## Exercise
Reproduce the data below word for word, leaving out the pictures.

## Data shown
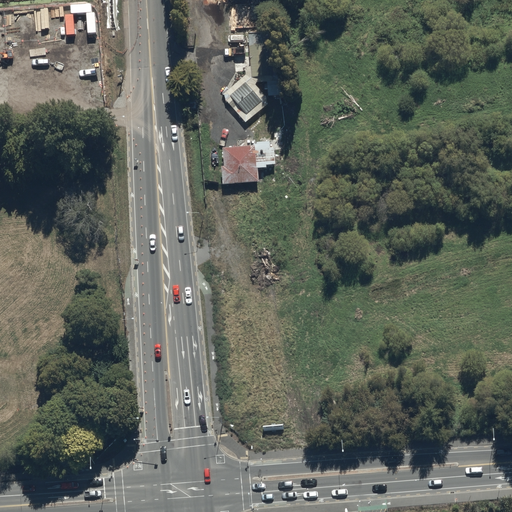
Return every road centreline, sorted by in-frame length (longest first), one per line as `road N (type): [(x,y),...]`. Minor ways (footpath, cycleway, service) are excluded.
road 1 (secondary): [(161,484),(141,97),(152,45)]
road 2 (secondary): [(152,45),(201,479)]
road 3 (secondary): [(201,479),(455,456),(511,459)]
road 4 (secondary): [(511,465),(203,500)]
road 5 (secondary): [(0,496),(161,484)]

## Task answer
Return every road centreline, sorted by in-frame length (longest first), one per line as `road N (type): [(x,y),...]`. Minor ways (footpath, cycleway, service) are excluded.
road 1 (secondary): [(161,484),(141,97),(152,45)]
road 2 (secondary): [(152,45),(201,479)]
road 3 (secondary): [(201,479),(455,456),(511,459)]
road 4 (secondary): [(511,465),(203,500)]
road 5 (secondary): [(0,496),(161,484)]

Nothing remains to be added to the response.